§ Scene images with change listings
::::::::

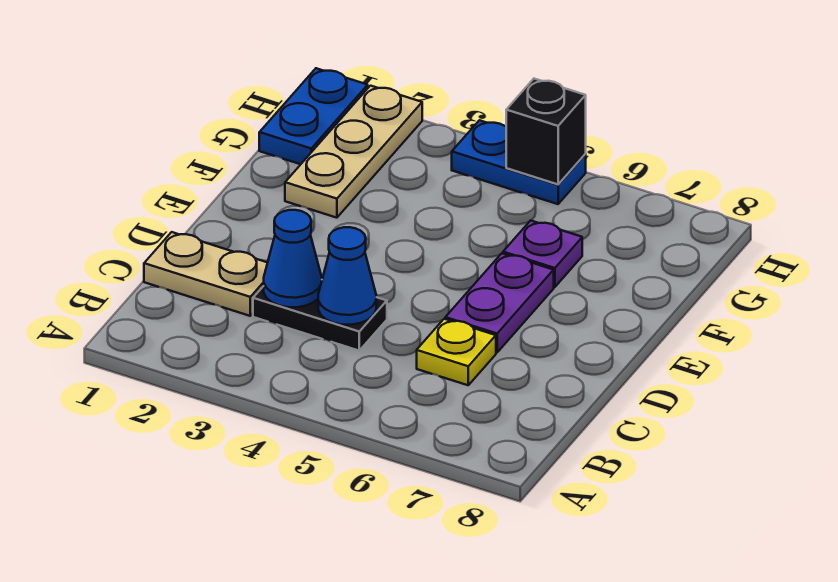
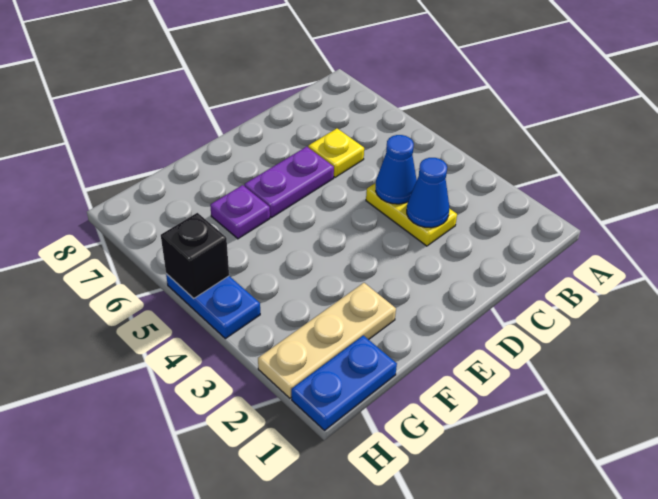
tan plate C1:C2 level 1 -> none
black plate C3:C4 level 1 -> yellow plate C3:C4 level 1

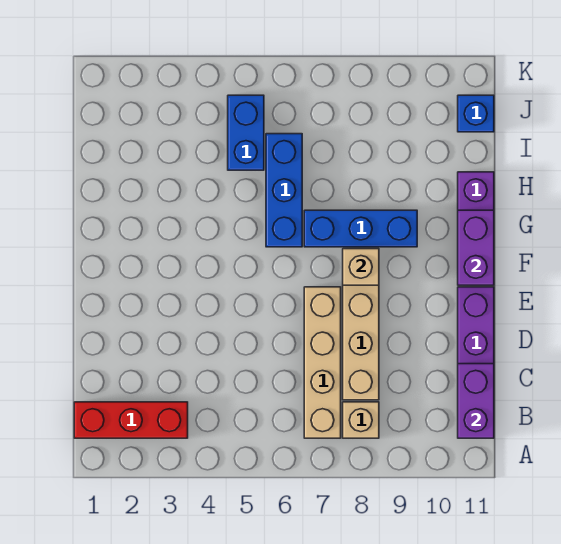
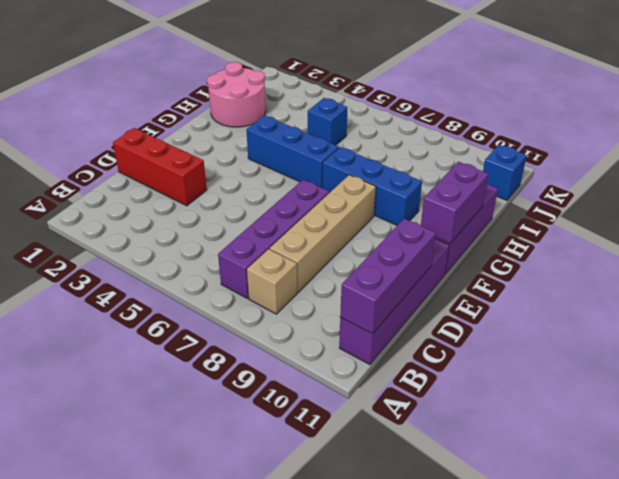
red brick B1:B3 level 1 -> red brick D1:D3 level 1
tan brick B7:E7 level 1 -> purple brick B7:E7 level 1
purple brick B11:C11 level 2 -> purple brick B11:D11 level 2
tan brick F8 level 2 -> none
blue brick G6:I6 level 1 -> blue brick G4:G6 level 1
none -> pink round brick H1:I2 level 1
blue brick I5:J5 level 1 -> blue brick I5 level 1

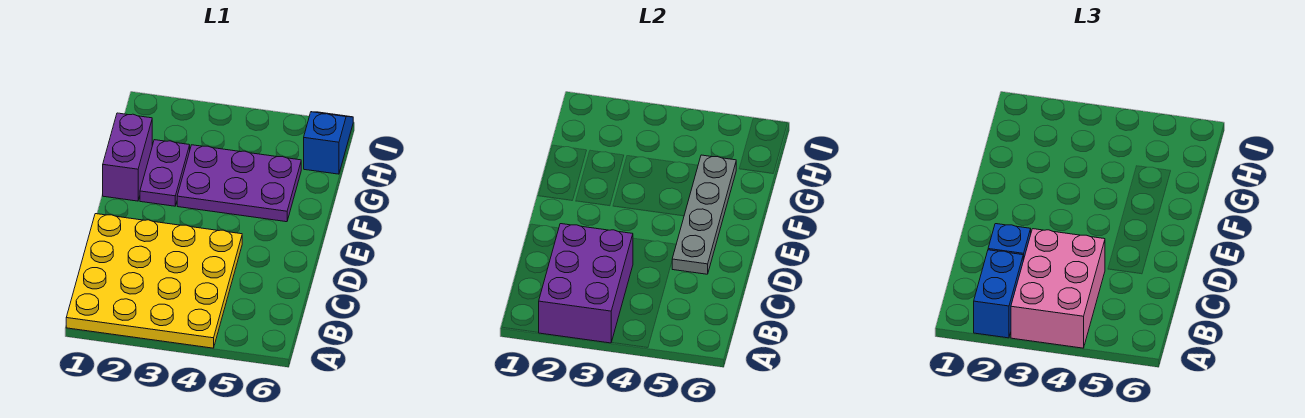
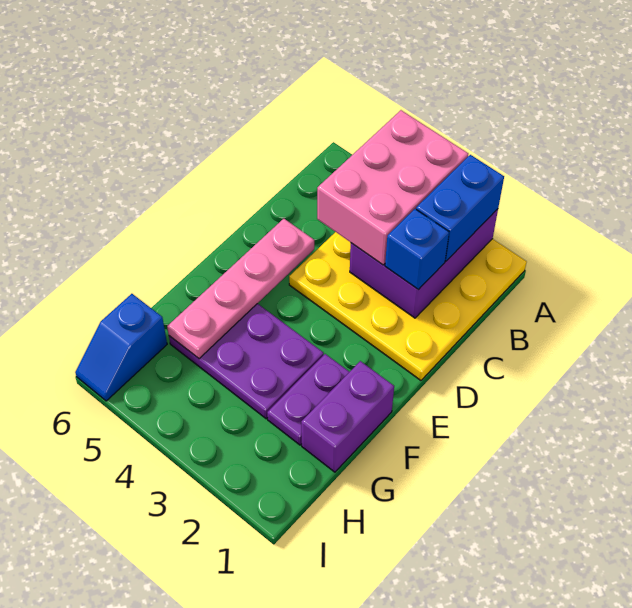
grey plate D5:G5 level 2 -> pink plate D5:G5 level 2

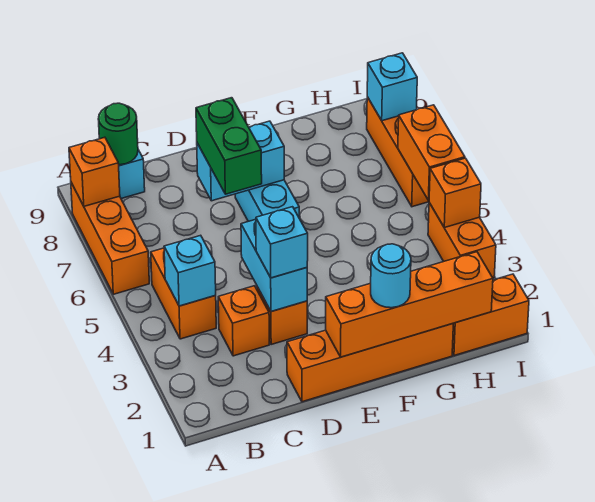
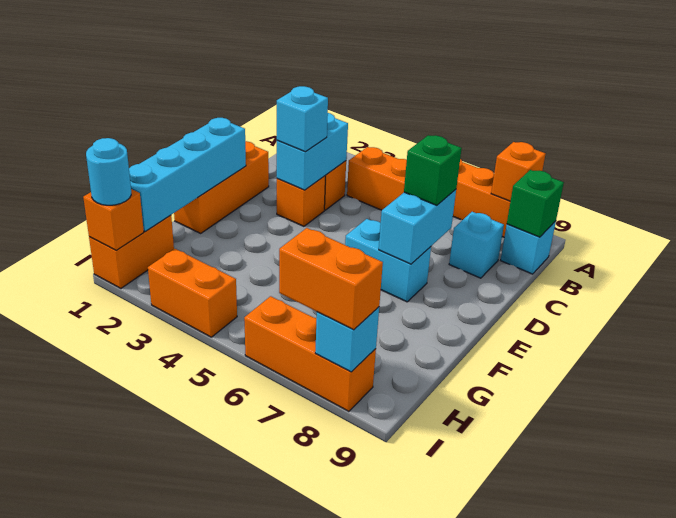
cyan brick B4 level 2 -> cyan brick C8 level 1
green round brick B9 level 2 -> green brick B9 level 2
orange brick D1:G1 level 1 -> orange brick D1:F1 level 1
cyan brick D3:D4 level 2 -> cyan brick C3:D3 level 2
green brick D6:D7 level 3 -> green brick D7 level 3
orange brick E1:H1 level 2 -> cyan brick E1:H1 level 2
cyan round brick F1 level 3 -> cyan round brick I1 level 3
orange brick I4 level 2 -> orange brick I1 level 2
orange brick I5:I6 level 2 -> orange brick I7:I8 level 3

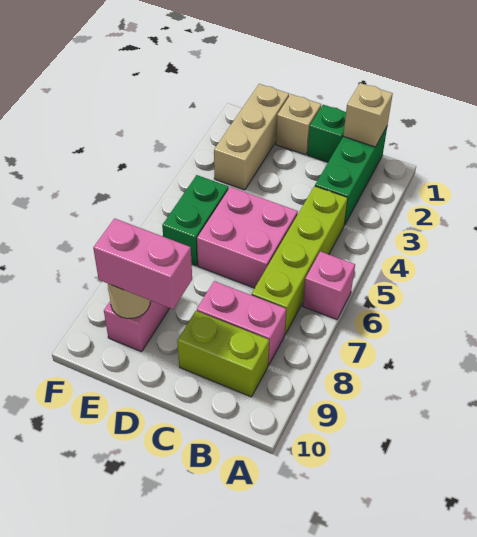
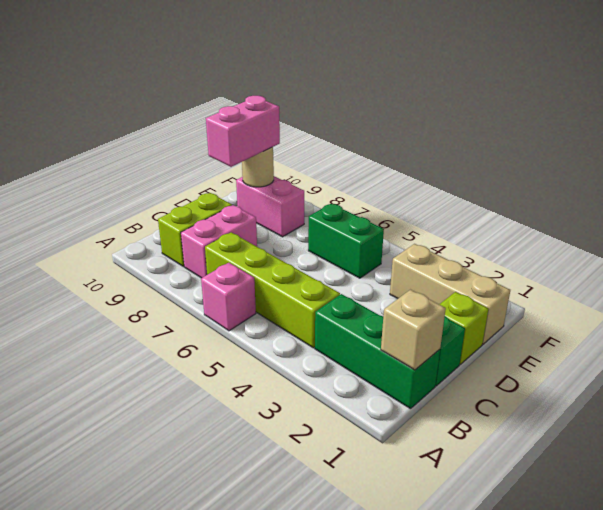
pink brick C5:D6 level 1 -> none
tan brick D1 level 1 -> lime brick D1 level 1

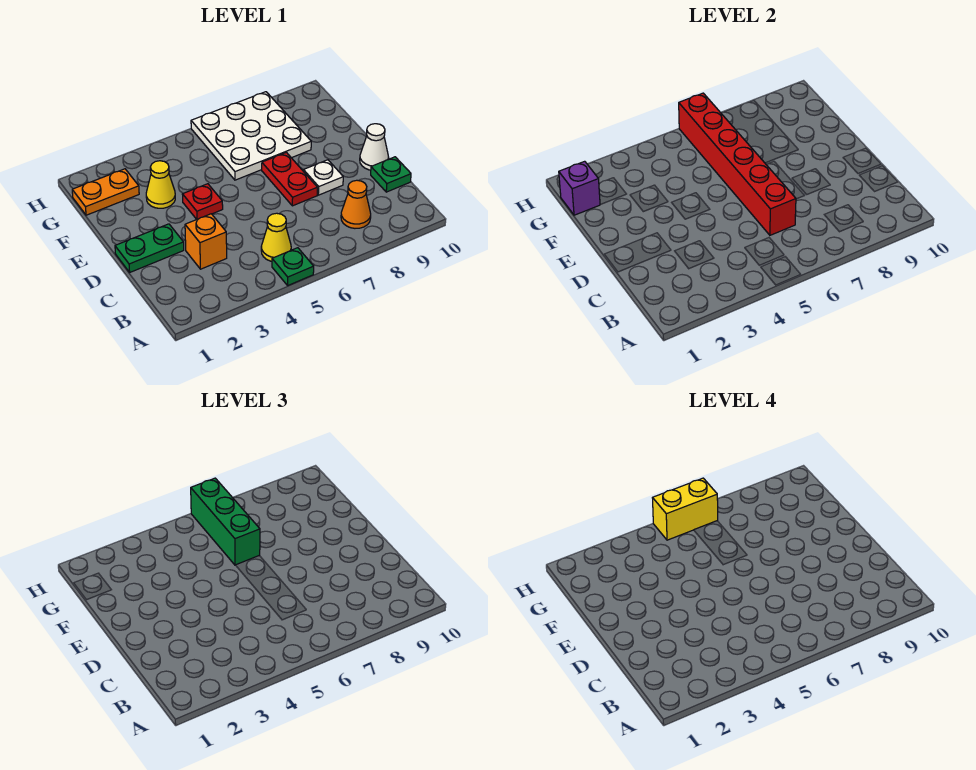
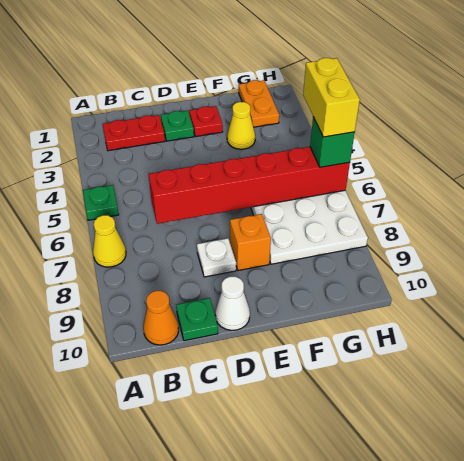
yellow cone B5 level 1 -> yellow cone A7 level 1
orange cone B8 level 1 -> orange cone B10 level 1
orange brick C3 level 1 -> orange brick E8 level 1
green plate D1:D2 level 1 -> green plate D2 level 1
red plate D7:E7 level 1 -> red plate B2:C2 level 1
red plate E4 level 1 -> red plate E2 level 1
green brick F6:H6 level 3 -> green brick H6 level 3
purple brick G1 level 2 -> none

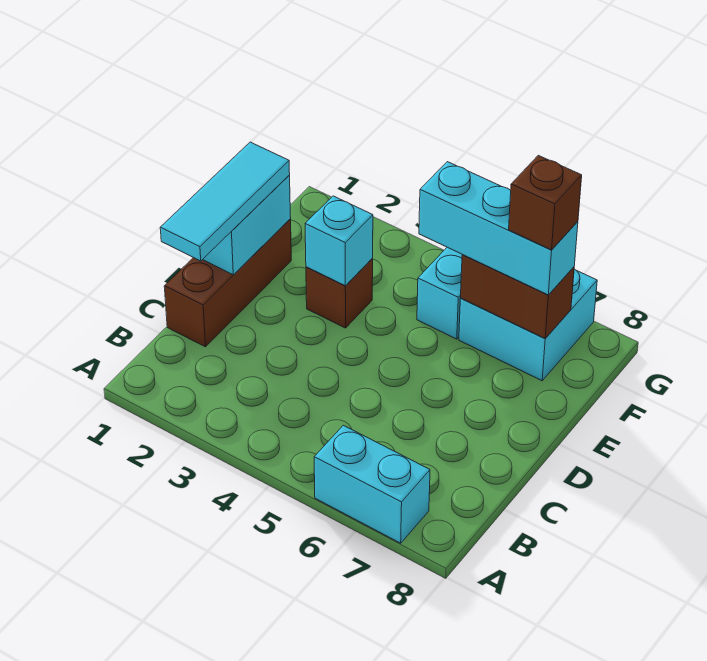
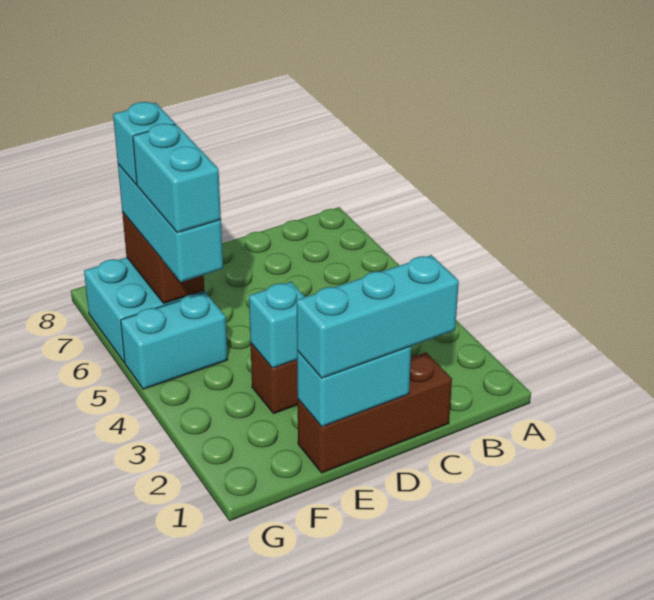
cyan brick A6:A7 level 1 -> cyan brick F5:F6 level 4
cyan tile C1:E1 level 3 -> cyan brick C1:E1 level 3
brown brick F7 level 4 -> cyan brick F7 level 4

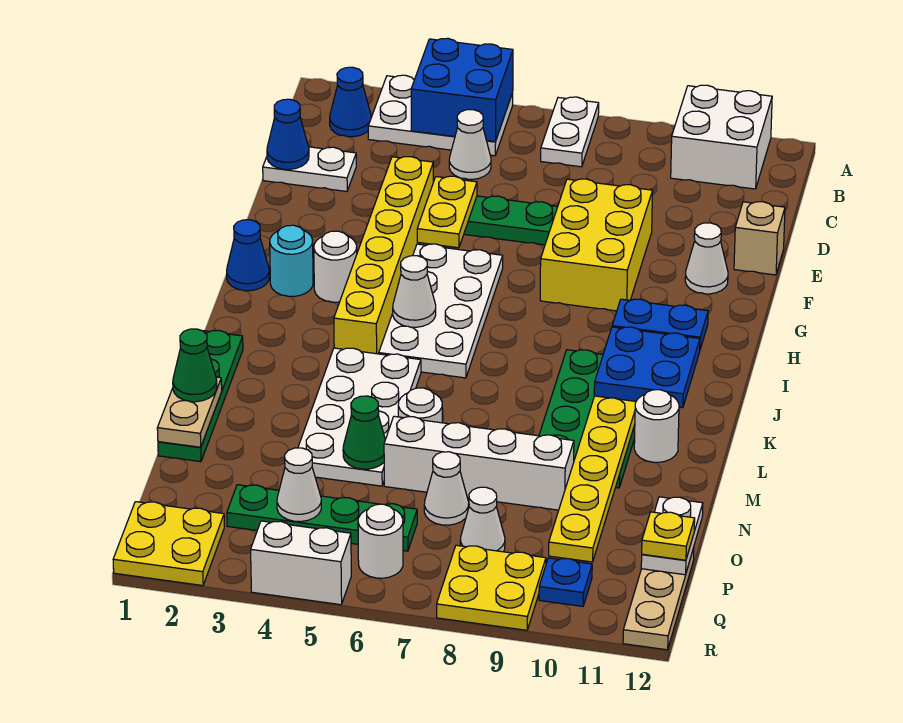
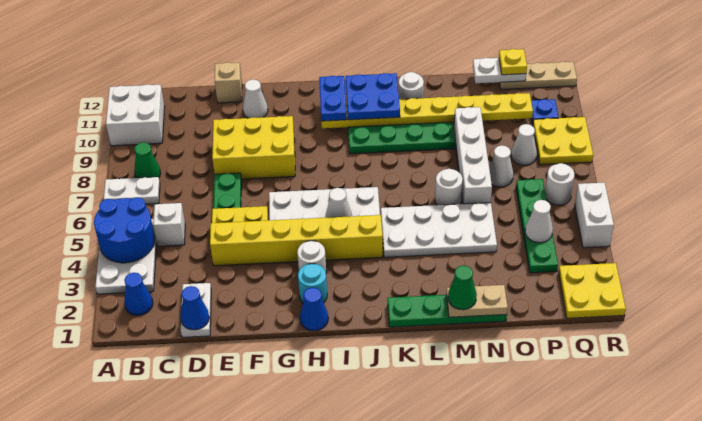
blue brick A4:B5 level 2 -> blue round brick A4:B5 level 2
white cone C5 level 1 -> white brick C5 level 1
green cone N5 level 2 -> green cone B8 level 1

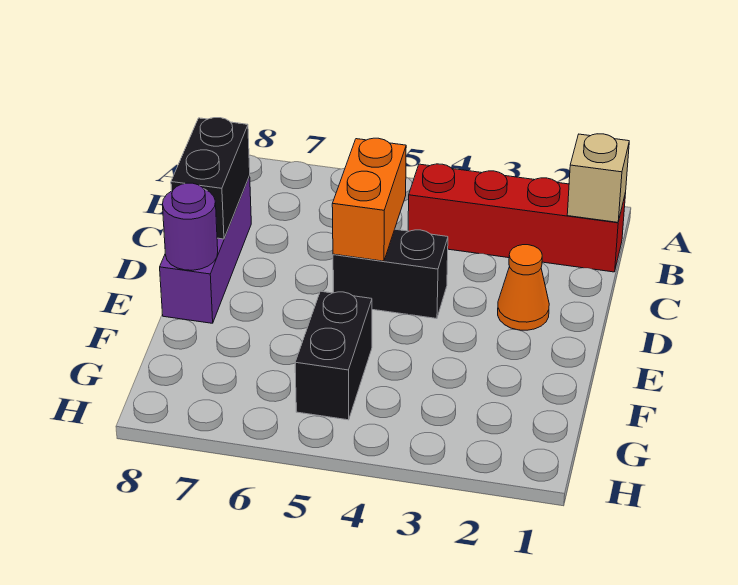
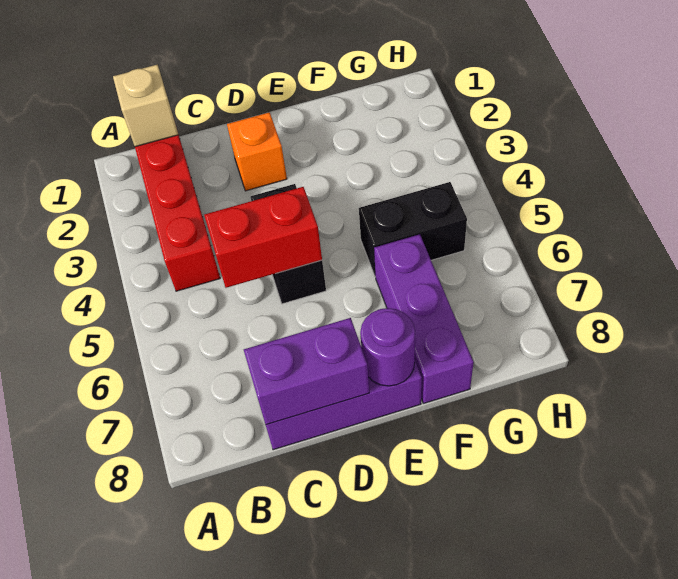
orange brick C5:D5 level 2 -> red brick C5:D5 level 2
black brick C8:D8 level 2 -> purple brick C8:D8 level 2
orange cone D2 level 1 -> orange brick D2 level 1
none -> purple brick F6:F8 level 1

::::::::

§ PROBLEM STATEMENT
Make a word-for-word copy of the entries, without any pictures.

§ TASK RESPONSE
tan plate C1:C2 level 1 -> none
black plate C3:C4 level 1 -> yellow plate C3:C4 level 1

red brick B1:B3 level 1 -> red brick D1:D3 level 1
tan brick B7:E7 level 1 -> purple brick B7:E7 level 1
purple brick B11:C11 level 2 -> purple brick B11:D11 level 2
tan brick F8 level 2 -> none
blue brick G6:I6 level 1 -> blue brick G4:G6 level 1
none -> pink round brick H1:I2 level 1
blue brick I5:J5 level 1 -> blue brick I5 level 1

grey plate D5:G5 level 2 -> pink plate D5:G5 level 2

cyan brick B4 level 2 -> cyan brick C8 level 1
green round brick B9 level 2 -> green brick B9 level 2
orange brick D1:G1 level 1 -> orange brick D1:F1 level 1
cyan brick D3:D4 level 2 -> cyan brick C3:D3 level 2
green brick D6:D7 level 3 -> green brick D7 level 3
orange brick E1:H1 level 2 -> cyan brick E1:H1 level 2
cyan round brick F1 level 3 -> cyan round brick I1 level 3
orange brick I4 level 2 -> orange brick I1 level 2
orange brick I5:I6 level 2 -> orange brick I7:I8 level 3

pink brick C5:D6 level 1 -> none
tan brick D1 level 1 -> lime brick D1 level 1

yellow cone B5 level 1 -> yellow cone A7 level 1
orange cone B8 level 1 -> orange cone B10 level 1
orange brick C3 level 1 -> orange brick E8 level 1
green plate D1:D2 level 1 -> green plate D2 level 1
red plate D7:E7 level 1 -> red plate B2:C2 level 1
red plate E4 level 1 -> red plate E2 level 1
green brick F6:H6 level 3 -> green brick H6 level 3
purple brick G1 level 2 -> none

cyan brick A6:A7 level 1 -> cyan brick F5:F6 level 4
cyan tile C1:E1 level 3 -> cyan brick C1:E1 level 3
brown brick F7 level 4 -> cyan brick F7 level 4

blue brick A4:B5 level 2 -> blue round brick A4:B5 level 2
white cone C5 level 1 -> white brick C5 level 1
green cone N5 level 2 -> green cone B8 level 1

orange brick C5:D5 level 2 -> red brick C5:D5 level 2
black brick C8:D8 level 2 -> purple brick C8:D8 level 2
orange cone D2 level 1 -> orange brick D2 level 1
none -> purple brick F6:F8 level 1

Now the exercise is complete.